## Information given
[START]

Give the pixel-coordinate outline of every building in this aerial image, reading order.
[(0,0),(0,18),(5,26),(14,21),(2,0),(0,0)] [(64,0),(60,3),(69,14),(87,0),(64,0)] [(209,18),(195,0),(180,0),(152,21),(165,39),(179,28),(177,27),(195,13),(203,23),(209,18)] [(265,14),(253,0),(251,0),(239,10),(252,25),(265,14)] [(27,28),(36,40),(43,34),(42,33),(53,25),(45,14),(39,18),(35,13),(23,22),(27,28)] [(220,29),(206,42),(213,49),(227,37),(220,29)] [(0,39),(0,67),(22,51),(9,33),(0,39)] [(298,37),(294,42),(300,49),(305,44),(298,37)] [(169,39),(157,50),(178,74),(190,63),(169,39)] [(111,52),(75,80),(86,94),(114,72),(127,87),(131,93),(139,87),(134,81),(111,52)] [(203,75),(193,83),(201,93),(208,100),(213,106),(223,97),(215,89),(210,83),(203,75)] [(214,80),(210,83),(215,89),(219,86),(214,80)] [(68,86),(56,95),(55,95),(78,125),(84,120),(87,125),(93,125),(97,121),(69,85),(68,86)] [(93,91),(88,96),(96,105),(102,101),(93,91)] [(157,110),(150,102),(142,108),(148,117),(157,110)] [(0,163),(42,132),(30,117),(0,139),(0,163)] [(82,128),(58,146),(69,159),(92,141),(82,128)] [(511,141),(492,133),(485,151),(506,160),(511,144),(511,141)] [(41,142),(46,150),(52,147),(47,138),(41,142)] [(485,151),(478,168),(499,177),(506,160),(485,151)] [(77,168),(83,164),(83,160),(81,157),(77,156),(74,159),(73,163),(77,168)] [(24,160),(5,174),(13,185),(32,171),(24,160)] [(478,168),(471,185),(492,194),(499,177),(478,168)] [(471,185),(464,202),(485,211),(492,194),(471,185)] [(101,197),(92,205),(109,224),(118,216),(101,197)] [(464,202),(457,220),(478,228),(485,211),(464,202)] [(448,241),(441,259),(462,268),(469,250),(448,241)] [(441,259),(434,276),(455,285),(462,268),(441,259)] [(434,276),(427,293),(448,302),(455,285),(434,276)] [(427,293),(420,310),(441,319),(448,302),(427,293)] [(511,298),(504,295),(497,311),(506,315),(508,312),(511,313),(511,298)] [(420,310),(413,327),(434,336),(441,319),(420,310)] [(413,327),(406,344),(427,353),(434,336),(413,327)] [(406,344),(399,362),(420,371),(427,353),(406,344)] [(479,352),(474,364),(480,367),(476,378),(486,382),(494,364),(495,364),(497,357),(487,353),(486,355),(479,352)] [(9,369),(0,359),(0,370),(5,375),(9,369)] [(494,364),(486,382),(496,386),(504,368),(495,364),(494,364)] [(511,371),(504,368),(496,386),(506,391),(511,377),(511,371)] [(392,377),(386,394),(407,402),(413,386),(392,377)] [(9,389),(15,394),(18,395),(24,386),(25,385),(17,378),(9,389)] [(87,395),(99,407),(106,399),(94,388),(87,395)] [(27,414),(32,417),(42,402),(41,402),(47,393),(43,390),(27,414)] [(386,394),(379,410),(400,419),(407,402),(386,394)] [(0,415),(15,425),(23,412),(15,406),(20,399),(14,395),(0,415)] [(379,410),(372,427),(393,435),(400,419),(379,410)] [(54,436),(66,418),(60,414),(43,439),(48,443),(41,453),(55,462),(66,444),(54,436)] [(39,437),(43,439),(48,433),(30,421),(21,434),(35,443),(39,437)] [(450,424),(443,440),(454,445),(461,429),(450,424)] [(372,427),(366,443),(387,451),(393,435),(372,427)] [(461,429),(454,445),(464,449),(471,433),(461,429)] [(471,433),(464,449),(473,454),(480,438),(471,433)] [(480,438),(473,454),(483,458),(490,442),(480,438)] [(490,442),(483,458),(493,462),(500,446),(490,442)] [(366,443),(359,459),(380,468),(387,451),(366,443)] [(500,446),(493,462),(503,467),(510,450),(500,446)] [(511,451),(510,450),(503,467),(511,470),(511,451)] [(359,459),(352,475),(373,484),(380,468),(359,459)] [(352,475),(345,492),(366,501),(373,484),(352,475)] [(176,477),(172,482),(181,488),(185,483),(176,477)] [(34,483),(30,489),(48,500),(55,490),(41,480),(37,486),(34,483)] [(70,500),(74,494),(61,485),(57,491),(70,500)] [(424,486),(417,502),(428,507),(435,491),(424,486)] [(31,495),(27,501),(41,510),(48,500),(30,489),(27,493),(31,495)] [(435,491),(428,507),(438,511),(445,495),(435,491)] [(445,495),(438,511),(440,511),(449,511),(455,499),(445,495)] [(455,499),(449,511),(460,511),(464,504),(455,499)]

[END]
[START]

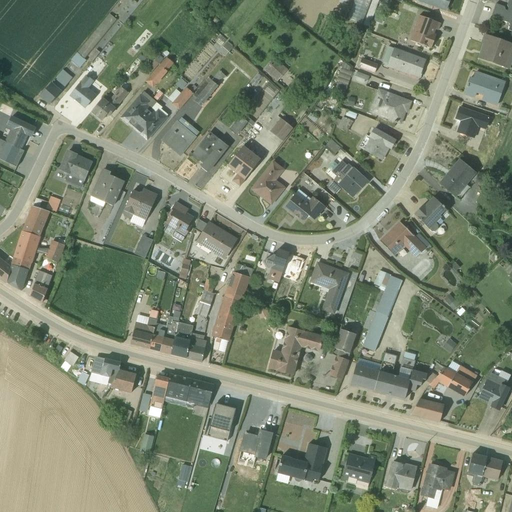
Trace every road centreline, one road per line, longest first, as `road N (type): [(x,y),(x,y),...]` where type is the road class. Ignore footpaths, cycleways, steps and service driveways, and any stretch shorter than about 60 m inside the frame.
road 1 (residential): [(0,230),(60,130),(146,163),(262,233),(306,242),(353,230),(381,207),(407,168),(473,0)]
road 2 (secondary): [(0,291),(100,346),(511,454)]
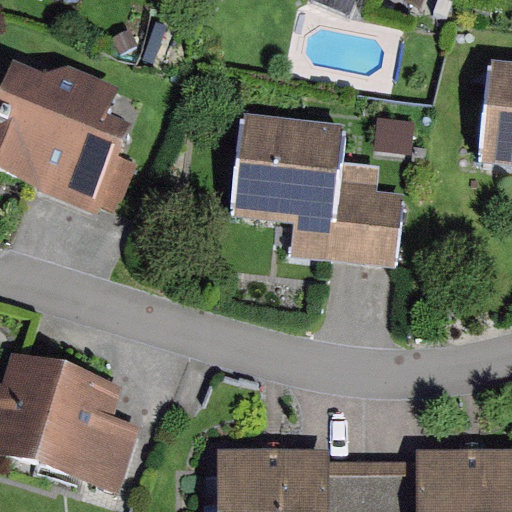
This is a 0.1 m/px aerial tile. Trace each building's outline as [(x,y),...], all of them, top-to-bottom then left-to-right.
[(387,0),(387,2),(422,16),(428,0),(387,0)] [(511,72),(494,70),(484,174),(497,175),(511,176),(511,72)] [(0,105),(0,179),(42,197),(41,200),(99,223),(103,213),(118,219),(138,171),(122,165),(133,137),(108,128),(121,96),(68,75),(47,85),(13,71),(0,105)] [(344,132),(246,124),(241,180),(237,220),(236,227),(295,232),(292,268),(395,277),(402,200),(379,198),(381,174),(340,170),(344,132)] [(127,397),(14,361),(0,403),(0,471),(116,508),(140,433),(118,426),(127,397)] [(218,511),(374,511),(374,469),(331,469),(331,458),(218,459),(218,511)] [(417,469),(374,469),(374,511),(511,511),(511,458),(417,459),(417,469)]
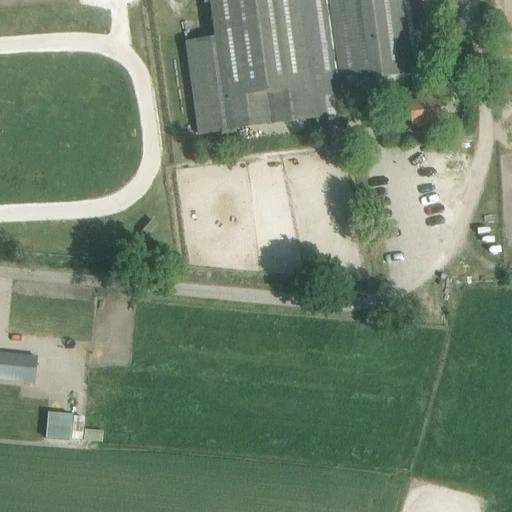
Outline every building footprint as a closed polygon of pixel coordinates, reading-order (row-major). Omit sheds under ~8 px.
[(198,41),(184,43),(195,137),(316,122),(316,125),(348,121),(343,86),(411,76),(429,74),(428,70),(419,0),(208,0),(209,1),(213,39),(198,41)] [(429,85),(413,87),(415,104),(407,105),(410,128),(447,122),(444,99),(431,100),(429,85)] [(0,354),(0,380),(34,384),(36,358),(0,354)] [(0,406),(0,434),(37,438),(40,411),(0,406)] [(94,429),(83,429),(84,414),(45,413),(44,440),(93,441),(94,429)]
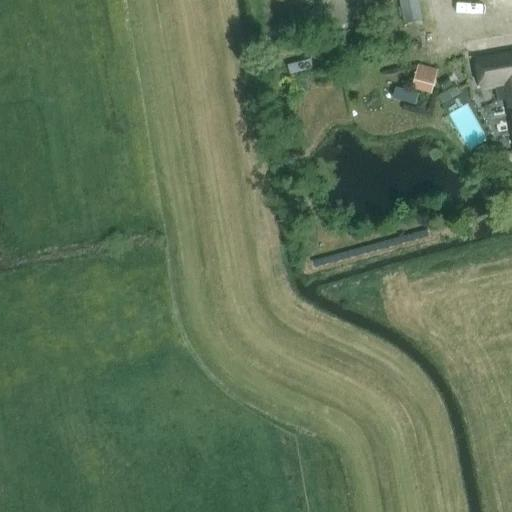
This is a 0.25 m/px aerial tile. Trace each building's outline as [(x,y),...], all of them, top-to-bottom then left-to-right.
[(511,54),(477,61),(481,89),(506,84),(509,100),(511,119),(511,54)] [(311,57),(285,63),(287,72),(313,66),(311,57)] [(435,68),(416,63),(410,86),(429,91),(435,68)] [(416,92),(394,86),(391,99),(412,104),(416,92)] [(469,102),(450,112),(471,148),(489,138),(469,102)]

[END]

## Your goal
Rewrite the entries starting at the line containing "Trace every road" and ending at the line containing "road 2 (secondary): [(0,291),(100,346),(511,454)]", replacing "footpaths" with "sidewalks" and leaving everything else unchanged. Return only those lines.

## Solution below
Trace every road centreline, one road per line, longest first, as `road N (type): [(x,y),(x,y),...]` where type is the road class. Ignore sidewalks, cycleways, steps and service driveways, and any stretch shorter than about 60 m inside the frame.
road 1 (residential): [(0,230),(60,130),(146,163),(262,233),(306,242),(353,230),(381,207),(407,168),(473,0)]
road 2 (secondary): [(0,291),(100,346),(511,454)]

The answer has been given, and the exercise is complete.